== Supplied records ==
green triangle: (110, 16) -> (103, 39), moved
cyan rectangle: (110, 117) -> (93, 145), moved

...

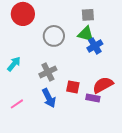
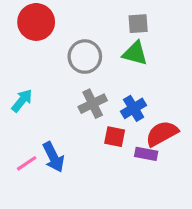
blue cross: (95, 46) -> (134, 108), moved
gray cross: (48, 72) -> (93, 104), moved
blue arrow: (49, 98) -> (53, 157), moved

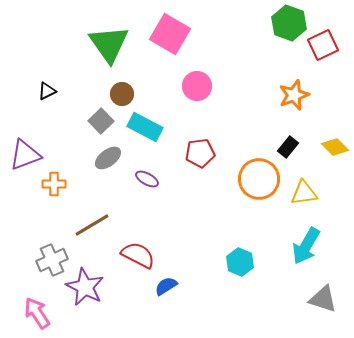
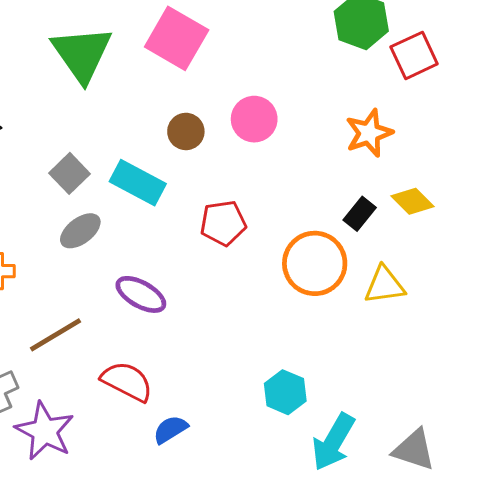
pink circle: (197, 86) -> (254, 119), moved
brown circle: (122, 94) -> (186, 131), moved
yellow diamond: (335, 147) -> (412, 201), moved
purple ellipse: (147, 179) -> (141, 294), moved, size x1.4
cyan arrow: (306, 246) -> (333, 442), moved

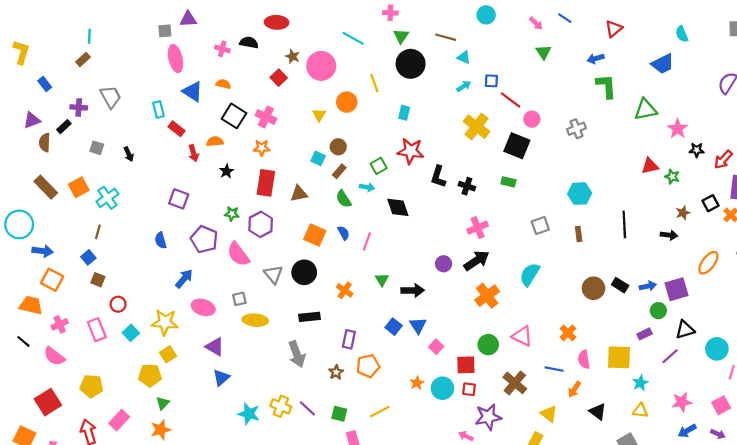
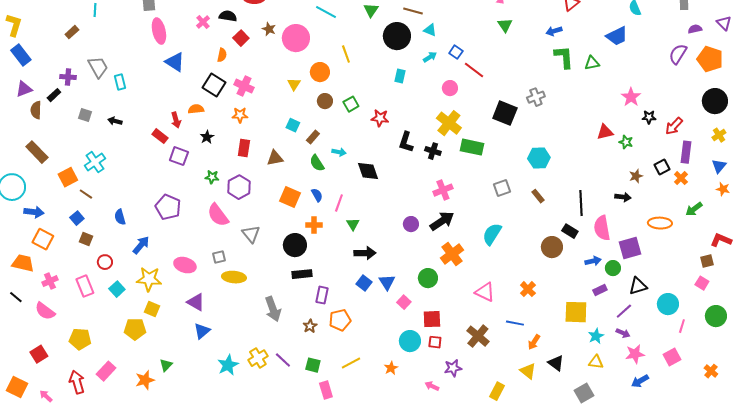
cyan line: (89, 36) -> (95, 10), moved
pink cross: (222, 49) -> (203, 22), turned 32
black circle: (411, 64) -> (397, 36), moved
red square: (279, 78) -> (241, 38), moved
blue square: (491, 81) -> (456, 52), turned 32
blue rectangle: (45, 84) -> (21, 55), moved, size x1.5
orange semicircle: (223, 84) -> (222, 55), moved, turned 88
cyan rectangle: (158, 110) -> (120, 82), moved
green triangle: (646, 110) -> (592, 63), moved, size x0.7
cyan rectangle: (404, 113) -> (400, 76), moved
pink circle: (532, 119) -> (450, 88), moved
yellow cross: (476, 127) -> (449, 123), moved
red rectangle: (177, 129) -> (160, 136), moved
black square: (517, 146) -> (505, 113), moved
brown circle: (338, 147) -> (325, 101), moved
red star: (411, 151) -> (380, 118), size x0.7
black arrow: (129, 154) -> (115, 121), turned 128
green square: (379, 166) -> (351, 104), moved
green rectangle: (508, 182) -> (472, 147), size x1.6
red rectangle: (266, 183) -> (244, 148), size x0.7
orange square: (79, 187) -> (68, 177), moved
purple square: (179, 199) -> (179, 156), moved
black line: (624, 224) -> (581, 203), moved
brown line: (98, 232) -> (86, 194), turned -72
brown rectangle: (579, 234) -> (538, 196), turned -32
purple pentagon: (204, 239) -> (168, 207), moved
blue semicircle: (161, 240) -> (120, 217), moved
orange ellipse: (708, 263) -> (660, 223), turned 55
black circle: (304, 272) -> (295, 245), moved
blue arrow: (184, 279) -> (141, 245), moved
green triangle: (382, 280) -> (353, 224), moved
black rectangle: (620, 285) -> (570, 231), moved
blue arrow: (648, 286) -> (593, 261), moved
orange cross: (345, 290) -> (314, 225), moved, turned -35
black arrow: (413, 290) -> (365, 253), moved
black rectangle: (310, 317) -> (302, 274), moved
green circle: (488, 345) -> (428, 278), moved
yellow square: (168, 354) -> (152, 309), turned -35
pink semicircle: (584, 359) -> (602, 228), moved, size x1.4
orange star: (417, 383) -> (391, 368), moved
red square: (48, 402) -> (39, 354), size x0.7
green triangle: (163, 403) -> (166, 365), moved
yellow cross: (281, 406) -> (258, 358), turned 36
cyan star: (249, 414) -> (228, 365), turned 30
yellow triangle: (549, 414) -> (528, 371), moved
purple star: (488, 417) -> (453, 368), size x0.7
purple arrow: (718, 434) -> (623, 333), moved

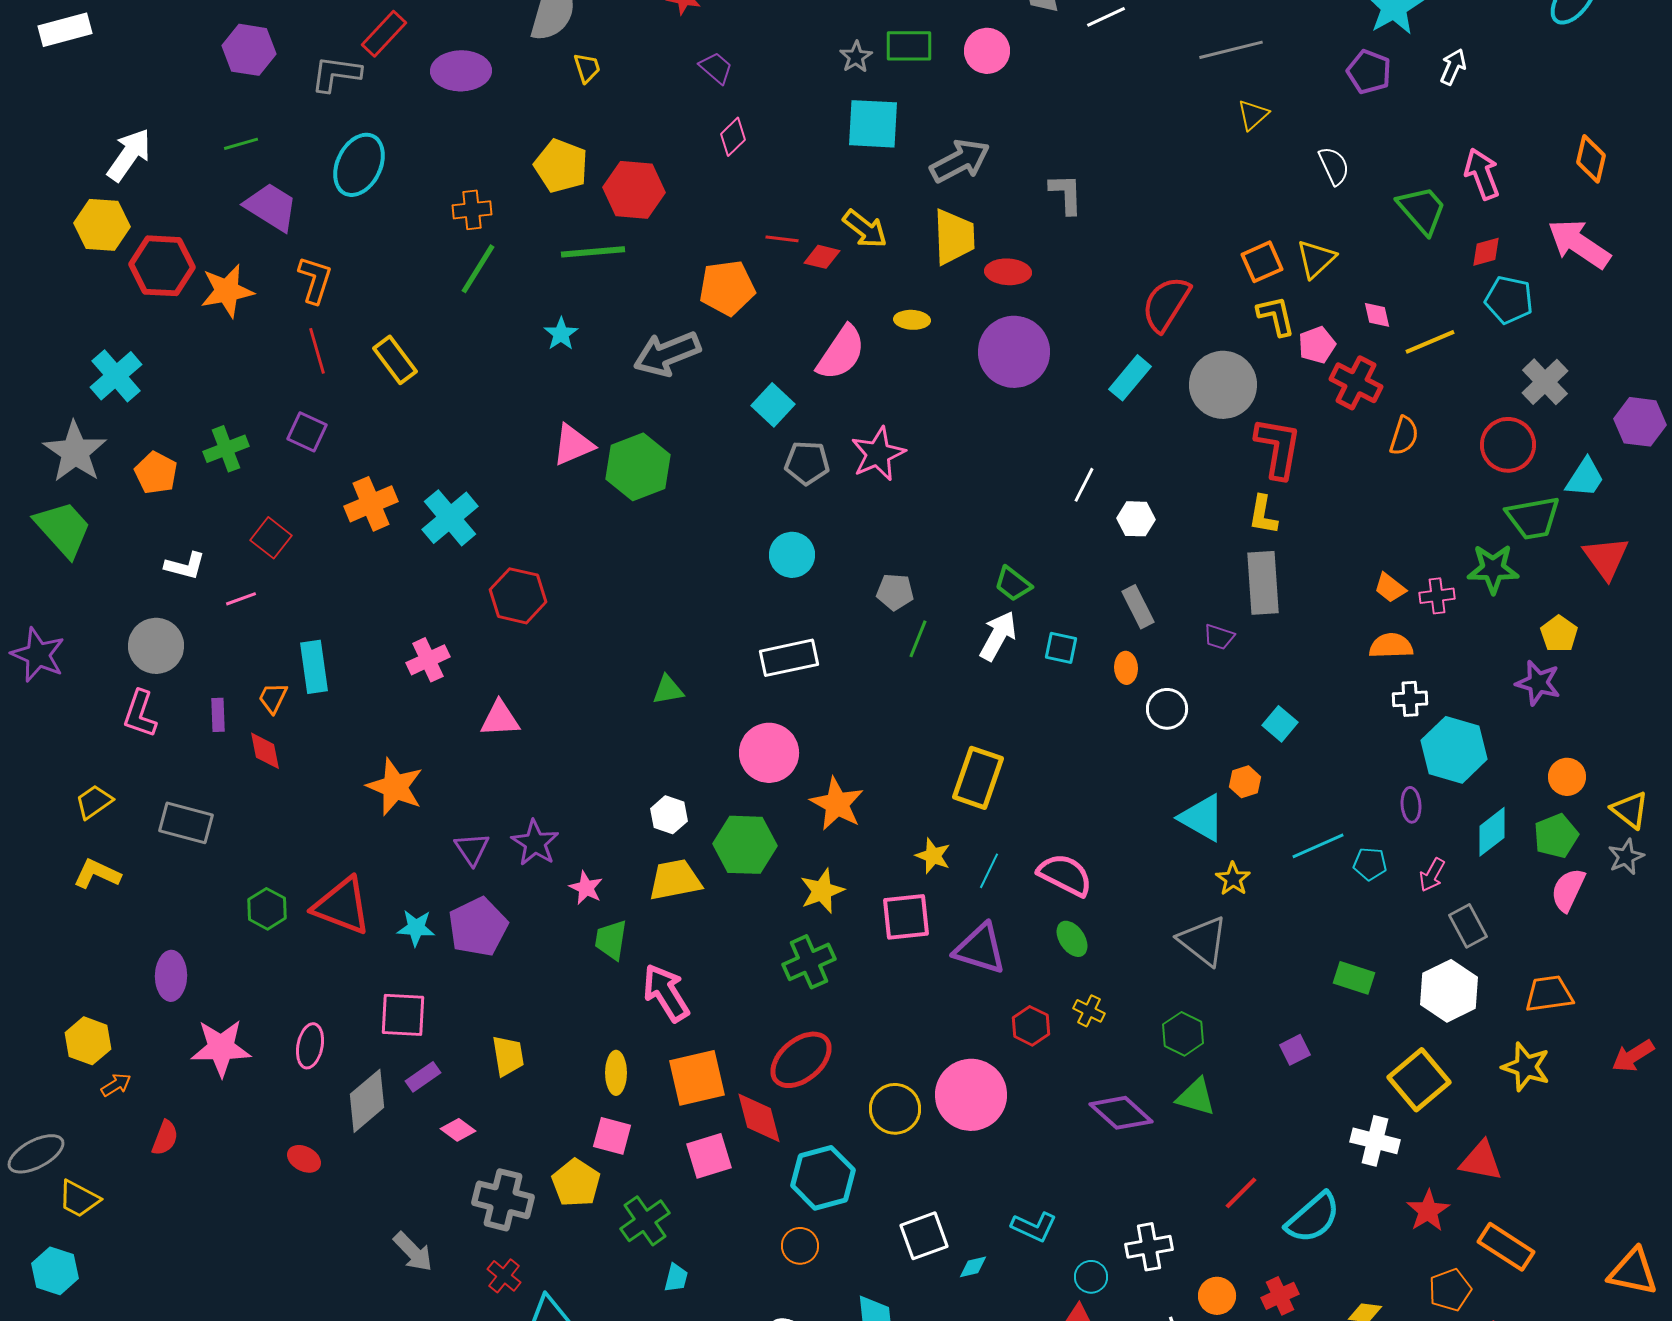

---

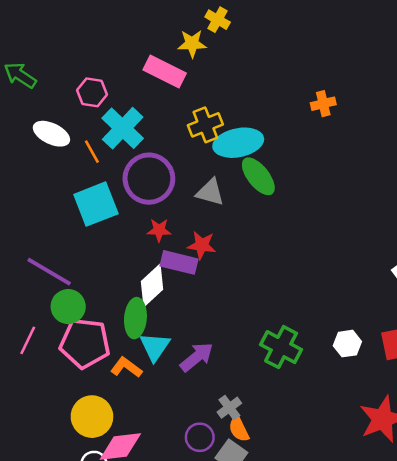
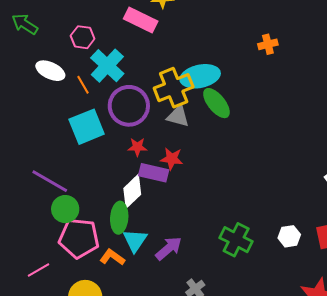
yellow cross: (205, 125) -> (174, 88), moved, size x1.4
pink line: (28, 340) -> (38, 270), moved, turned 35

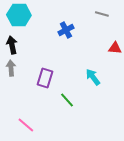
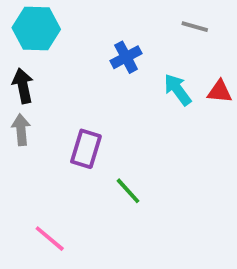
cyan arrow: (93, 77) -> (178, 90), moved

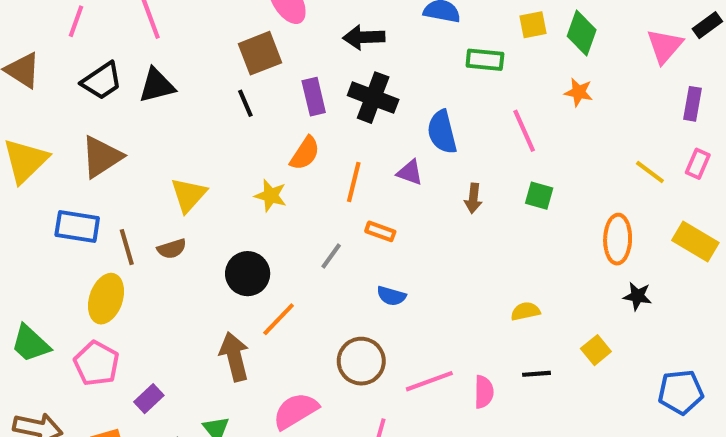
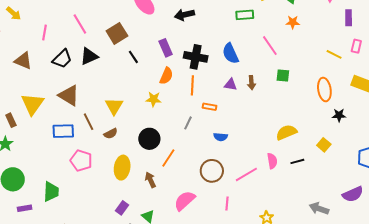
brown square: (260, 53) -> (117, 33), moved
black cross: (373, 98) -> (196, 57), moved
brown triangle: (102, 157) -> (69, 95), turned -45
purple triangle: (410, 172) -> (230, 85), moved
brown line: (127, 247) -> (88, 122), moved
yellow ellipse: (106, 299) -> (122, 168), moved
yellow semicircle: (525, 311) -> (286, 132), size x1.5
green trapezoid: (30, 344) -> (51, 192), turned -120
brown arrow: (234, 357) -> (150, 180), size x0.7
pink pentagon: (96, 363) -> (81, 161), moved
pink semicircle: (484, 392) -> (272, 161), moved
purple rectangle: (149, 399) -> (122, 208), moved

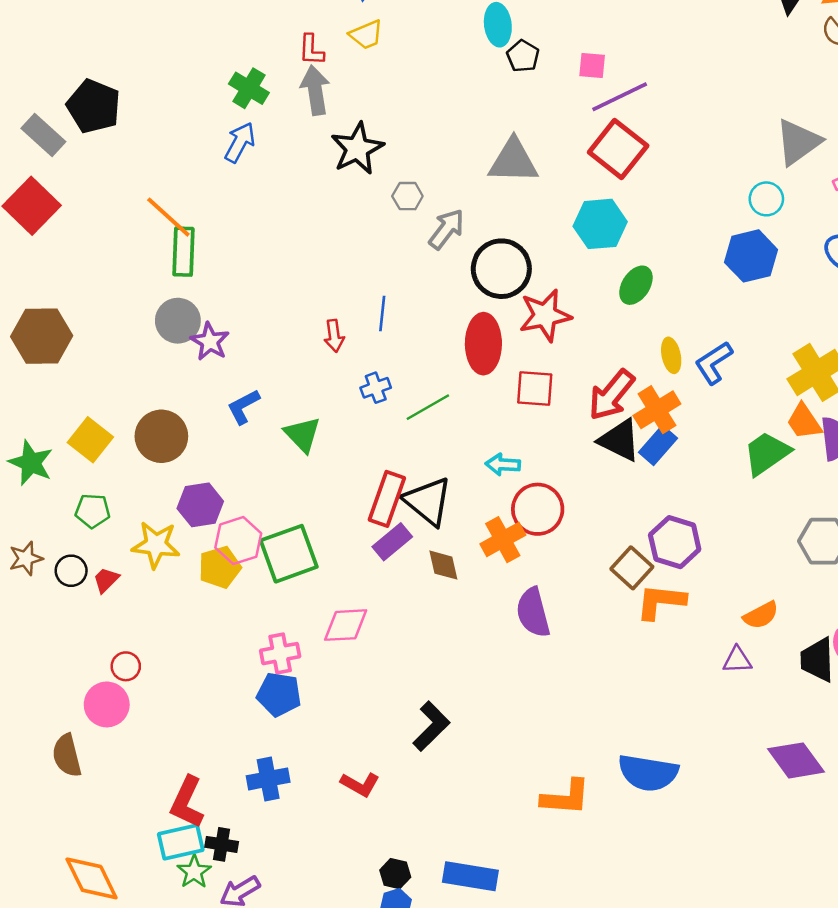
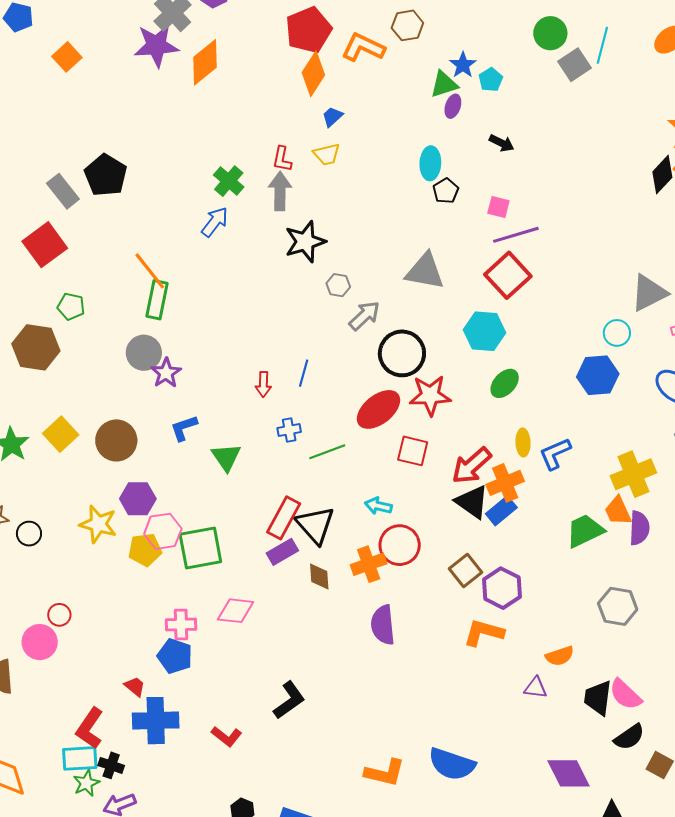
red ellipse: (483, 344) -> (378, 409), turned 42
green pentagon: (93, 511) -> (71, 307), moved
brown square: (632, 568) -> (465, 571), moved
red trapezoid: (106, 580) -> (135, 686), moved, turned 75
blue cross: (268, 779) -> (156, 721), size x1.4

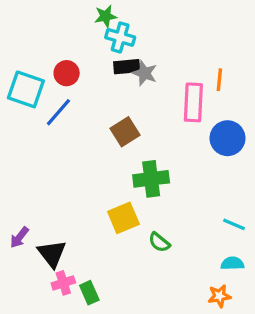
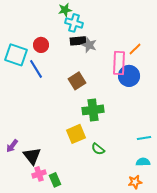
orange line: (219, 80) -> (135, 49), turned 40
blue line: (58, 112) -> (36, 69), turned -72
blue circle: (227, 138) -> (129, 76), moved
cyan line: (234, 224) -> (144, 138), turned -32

== Exercise objective ==
Filter the records for the string "star" and copy every line that holds it.

== Solution for this task ==
red star: (411, 151) -> (380, 118), size x0.7
orange star: (417, 383) -> (391, 368), moved
cyan star: (249, 414) -> (228, 365), turned 30
purple star: (488, 417) -> (453, 368), size x0.7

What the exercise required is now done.